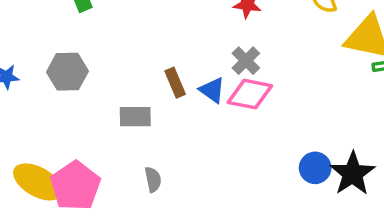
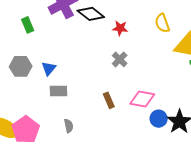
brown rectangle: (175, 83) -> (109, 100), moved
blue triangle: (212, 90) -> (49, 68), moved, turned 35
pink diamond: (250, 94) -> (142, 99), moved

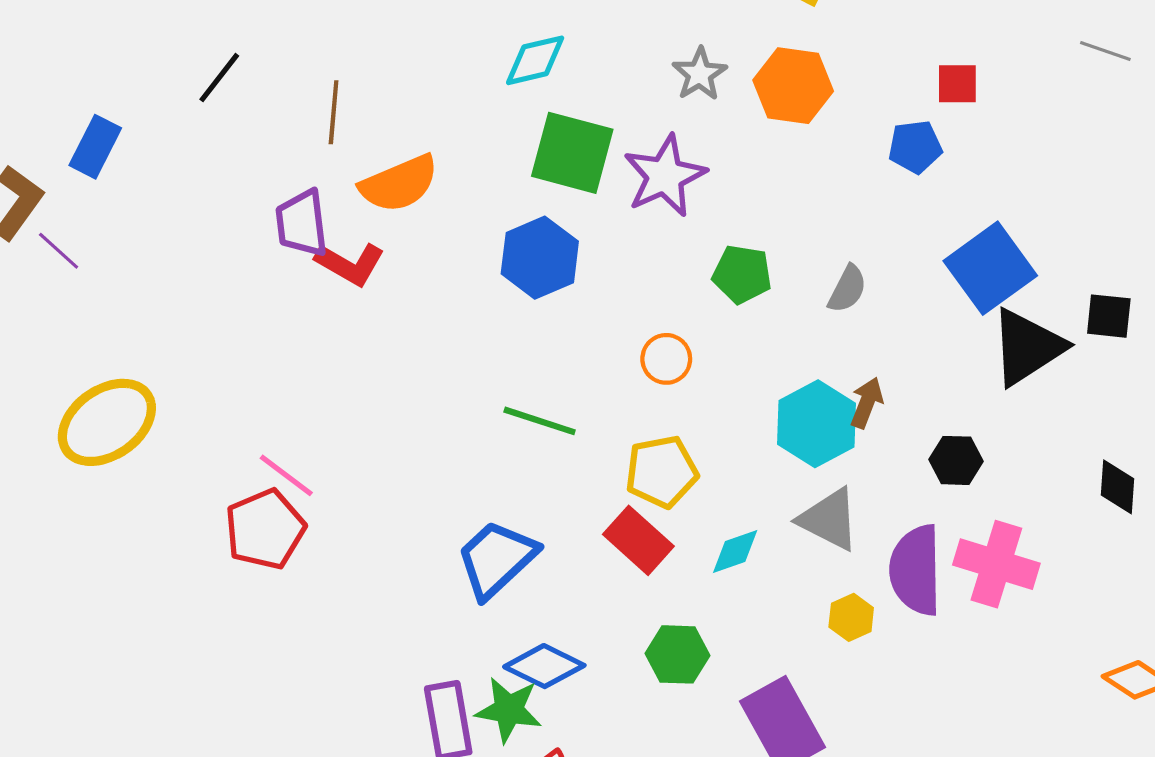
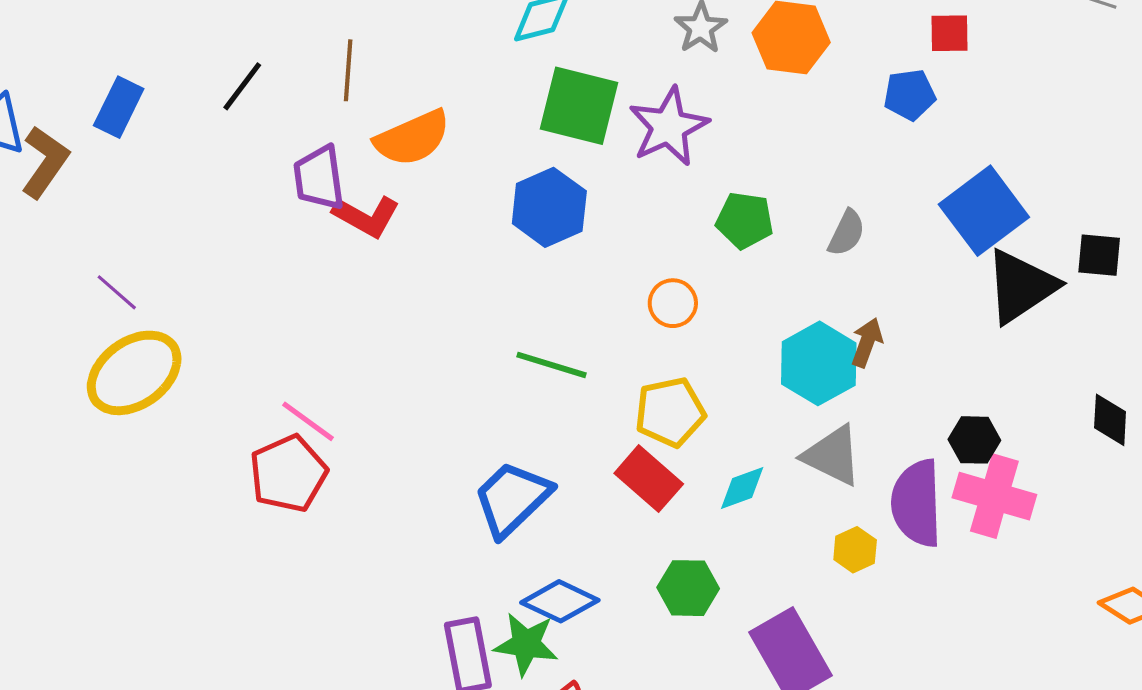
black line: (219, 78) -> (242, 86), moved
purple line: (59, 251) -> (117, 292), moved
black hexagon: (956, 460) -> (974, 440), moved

⁂

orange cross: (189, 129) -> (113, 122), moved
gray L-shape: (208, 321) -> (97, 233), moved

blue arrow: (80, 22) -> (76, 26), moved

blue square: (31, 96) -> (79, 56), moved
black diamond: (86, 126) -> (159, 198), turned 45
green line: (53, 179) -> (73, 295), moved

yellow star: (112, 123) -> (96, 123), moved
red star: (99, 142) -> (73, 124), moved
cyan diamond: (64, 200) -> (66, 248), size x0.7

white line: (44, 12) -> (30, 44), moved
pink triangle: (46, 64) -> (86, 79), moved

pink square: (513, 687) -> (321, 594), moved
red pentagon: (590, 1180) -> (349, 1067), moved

⁂

How many lines of the listing contain "square"? Say only that number.

Task solution: 2